(Change listing data)

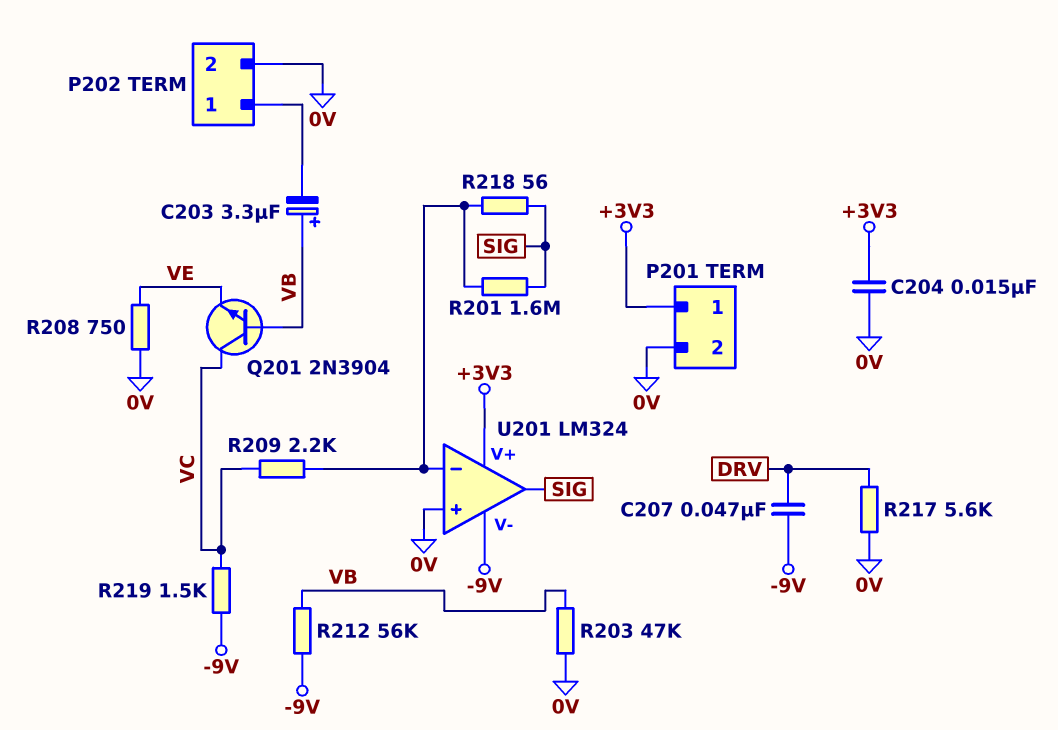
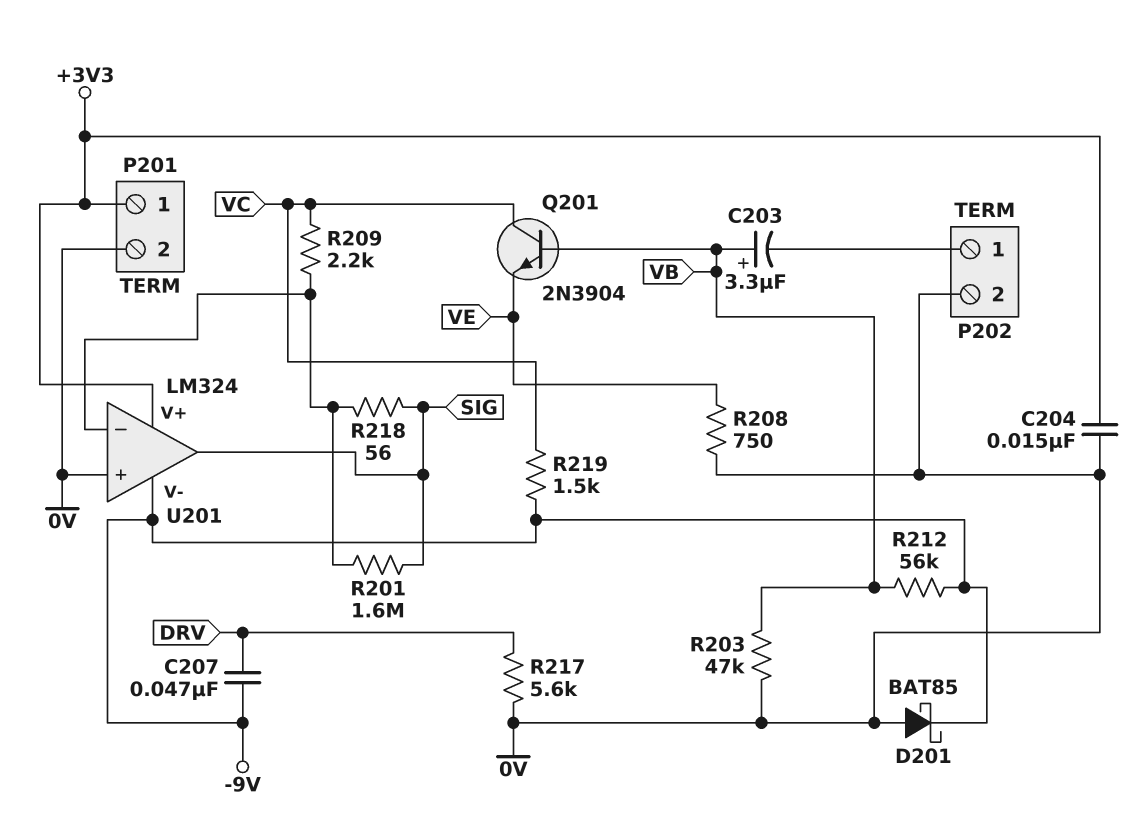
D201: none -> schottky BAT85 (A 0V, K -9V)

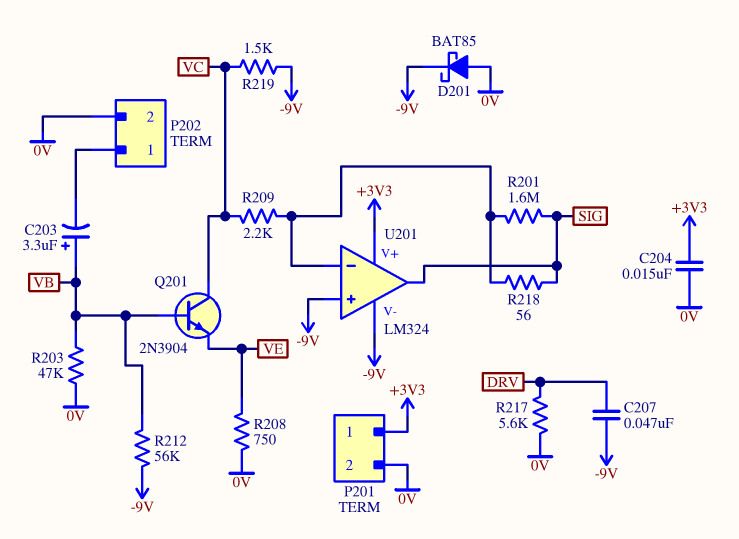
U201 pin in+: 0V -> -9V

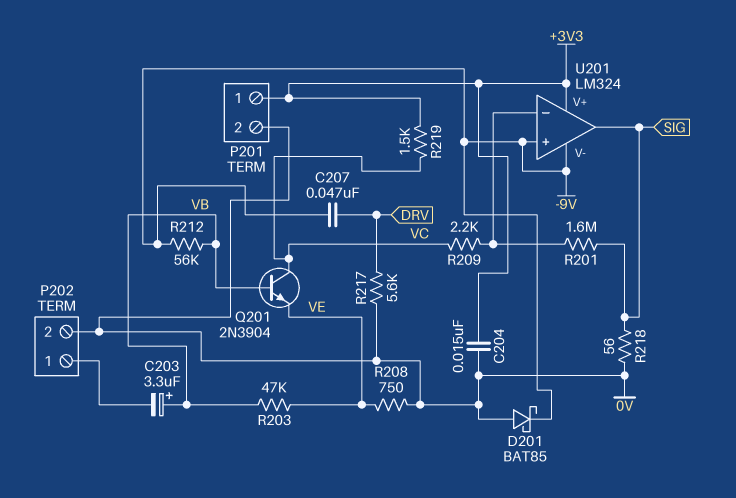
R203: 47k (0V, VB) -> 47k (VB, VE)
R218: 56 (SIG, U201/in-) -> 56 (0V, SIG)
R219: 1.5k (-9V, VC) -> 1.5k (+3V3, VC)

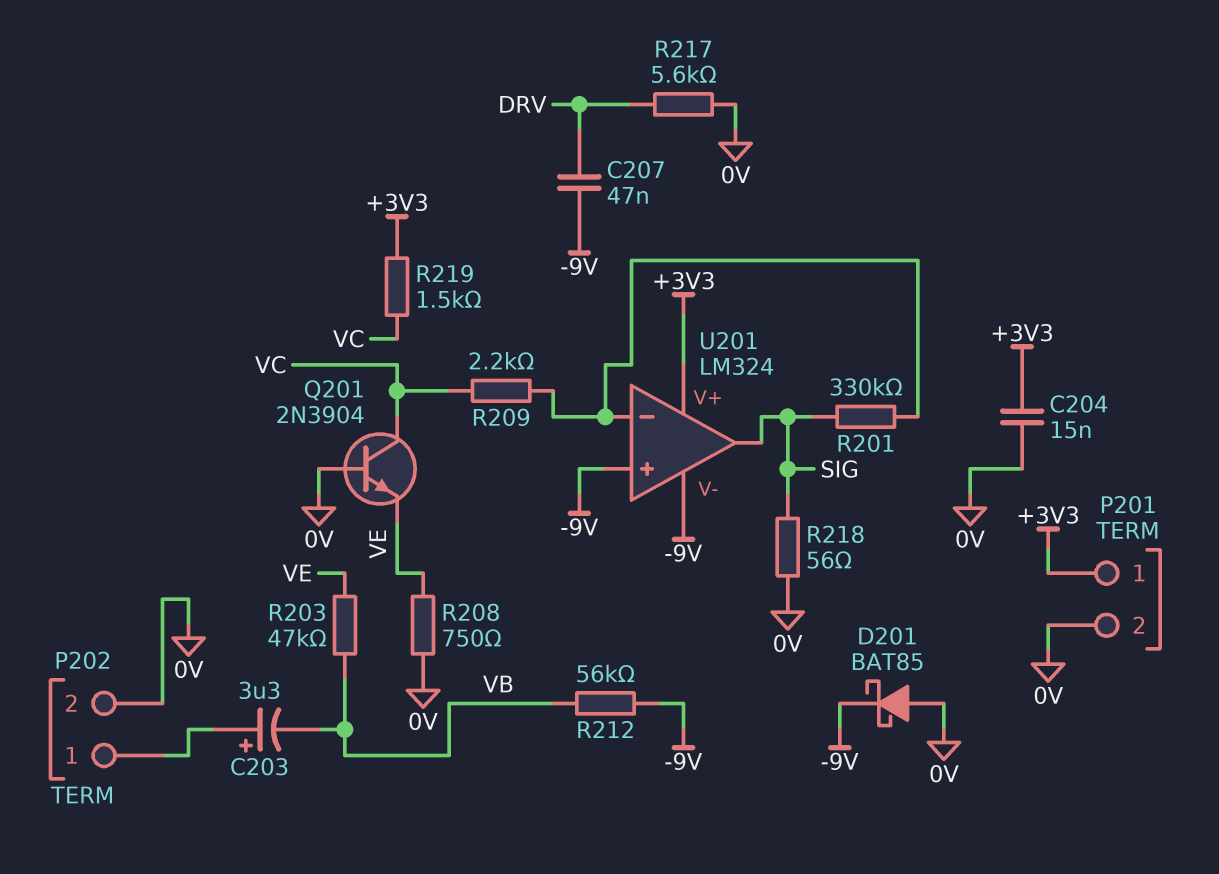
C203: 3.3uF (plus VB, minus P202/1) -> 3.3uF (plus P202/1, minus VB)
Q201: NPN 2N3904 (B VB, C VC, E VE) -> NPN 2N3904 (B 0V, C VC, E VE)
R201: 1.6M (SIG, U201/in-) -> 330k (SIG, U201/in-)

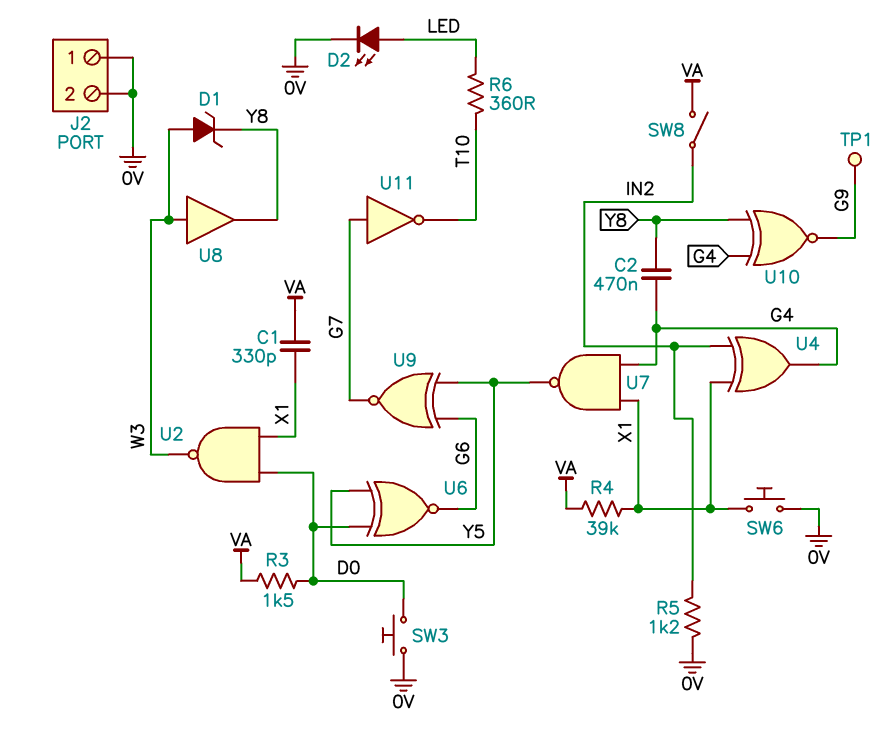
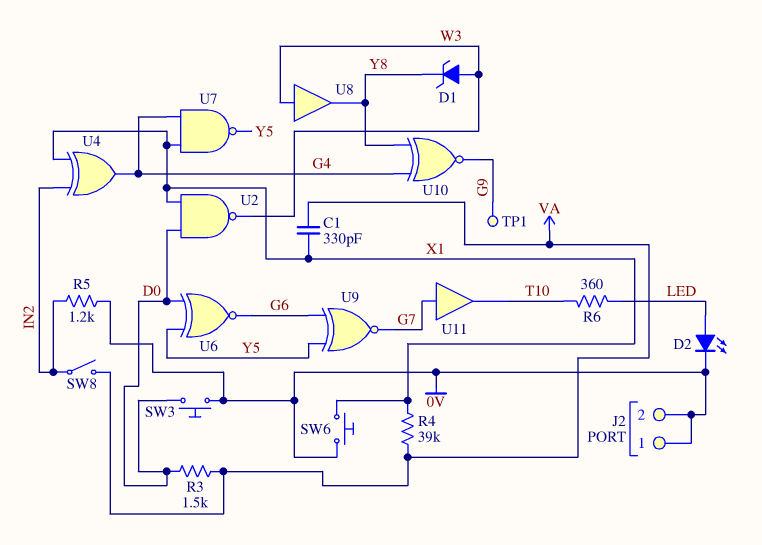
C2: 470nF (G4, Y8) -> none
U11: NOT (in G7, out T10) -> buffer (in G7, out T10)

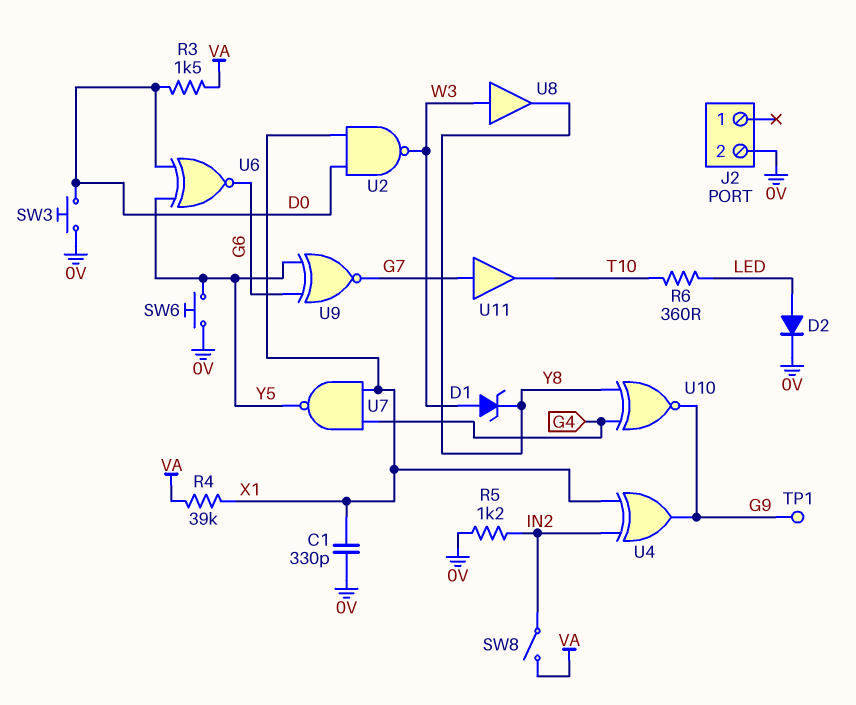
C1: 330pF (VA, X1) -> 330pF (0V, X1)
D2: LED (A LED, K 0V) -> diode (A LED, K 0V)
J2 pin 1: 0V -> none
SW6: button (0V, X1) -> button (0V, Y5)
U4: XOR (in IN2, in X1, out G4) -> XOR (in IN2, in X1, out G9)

### What you have to do
Find the line that contains "D2: LED (A LED, K 0V) -> diode (A LED, K 0V)". Repeat it and every line after it, exactly as written, up to and including the last line of the records above.

### Answer for this exercise
D2: LED (A LED, K 0V) -> diode (A LED, K 0V)
J2 pin 1: 0V -> none
SW6: button (0V, X1) -> button (0V, Y5)
U4: XOR (in IN2, in X1, out G4) -> XOR (in IN2, in X1, out G9)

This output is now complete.